Within the entries below, the lines from the one with "black bowling pin: 10 -> 11" through the one with "black jar: 5 -> 8" are to be set down exactly, both ends kept.

Extracted entries:
########
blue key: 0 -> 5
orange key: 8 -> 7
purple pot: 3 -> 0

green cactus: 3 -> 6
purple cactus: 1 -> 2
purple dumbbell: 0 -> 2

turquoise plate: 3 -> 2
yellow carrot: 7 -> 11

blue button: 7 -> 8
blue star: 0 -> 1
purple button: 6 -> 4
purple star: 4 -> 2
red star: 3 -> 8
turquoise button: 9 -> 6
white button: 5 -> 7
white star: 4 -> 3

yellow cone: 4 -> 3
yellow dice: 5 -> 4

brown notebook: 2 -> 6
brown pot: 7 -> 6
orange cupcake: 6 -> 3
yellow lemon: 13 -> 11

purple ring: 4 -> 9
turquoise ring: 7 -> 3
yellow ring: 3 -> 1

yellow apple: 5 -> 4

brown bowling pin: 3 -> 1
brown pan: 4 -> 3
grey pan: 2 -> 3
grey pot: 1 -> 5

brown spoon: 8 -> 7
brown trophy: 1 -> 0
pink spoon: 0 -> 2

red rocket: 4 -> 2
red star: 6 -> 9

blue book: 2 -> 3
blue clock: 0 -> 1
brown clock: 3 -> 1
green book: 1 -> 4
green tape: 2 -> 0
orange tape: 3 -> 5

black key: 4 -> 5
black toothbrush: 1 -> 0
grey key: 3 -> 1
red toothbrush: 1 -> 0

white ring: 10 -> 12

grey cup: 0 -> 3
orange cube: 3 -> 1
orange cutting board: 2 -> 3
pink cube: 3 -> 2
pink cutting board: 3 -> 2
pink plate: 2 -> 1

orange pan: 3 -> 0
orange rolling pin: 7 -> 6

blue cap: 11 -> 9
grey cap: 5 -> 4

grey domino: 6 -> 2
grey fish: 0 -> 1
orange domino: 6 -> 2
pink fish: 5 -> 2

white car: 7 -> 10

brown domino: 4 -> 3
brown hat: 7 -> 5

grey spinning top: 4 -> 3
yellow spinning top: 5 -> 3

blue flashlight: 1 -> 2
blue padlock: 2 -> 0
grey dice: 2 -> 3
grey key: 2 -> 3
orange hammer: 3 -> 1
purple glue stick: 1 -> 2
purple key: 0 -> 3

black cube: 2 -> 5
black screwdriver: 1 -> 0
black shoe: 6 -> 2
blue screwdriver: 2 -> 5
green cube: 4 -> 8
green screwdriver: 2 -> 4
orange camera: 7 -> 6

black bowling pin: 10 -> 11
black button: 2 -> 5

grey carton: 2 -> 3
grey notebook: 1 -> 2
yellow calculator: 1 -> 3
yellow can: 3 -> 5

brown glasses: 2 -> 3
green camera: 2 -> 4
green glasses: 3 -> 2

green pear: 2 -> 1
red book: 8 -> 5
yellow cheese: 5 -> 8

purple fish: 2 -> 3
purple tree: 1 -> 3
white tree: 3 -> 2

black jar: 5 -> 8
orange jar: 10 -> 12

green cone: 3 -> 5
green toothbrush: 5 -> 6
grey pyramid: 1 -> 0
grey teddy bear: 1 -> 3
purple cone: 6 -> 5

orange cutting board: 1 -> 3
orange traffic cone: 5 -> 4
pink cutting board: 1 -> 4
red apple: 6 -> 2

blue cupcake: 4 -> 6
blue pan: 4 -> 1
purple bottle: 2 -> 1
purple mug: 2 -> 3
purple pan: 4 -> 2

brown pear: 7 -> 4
########
Written answer:
black bowling pin: 10 -> 11
black button: 2 -> 5

grey carton: 2 -> 3
grey notebook: 1 -> 2
yellow calculator: 1 -> 3
yellow can: 3 -> 5

brown glasses: 2 -> 3
green camera: 2 -> 4
green glasses: 3 -> 2

green pear: 2 -> 1
red book: 8 -> 5
yellow cheese: 5 -> 8

purple fish: 2 -> 3
purple tree: 1 -> 3
white tree: 3 -> 2

black jar: 5 -> 8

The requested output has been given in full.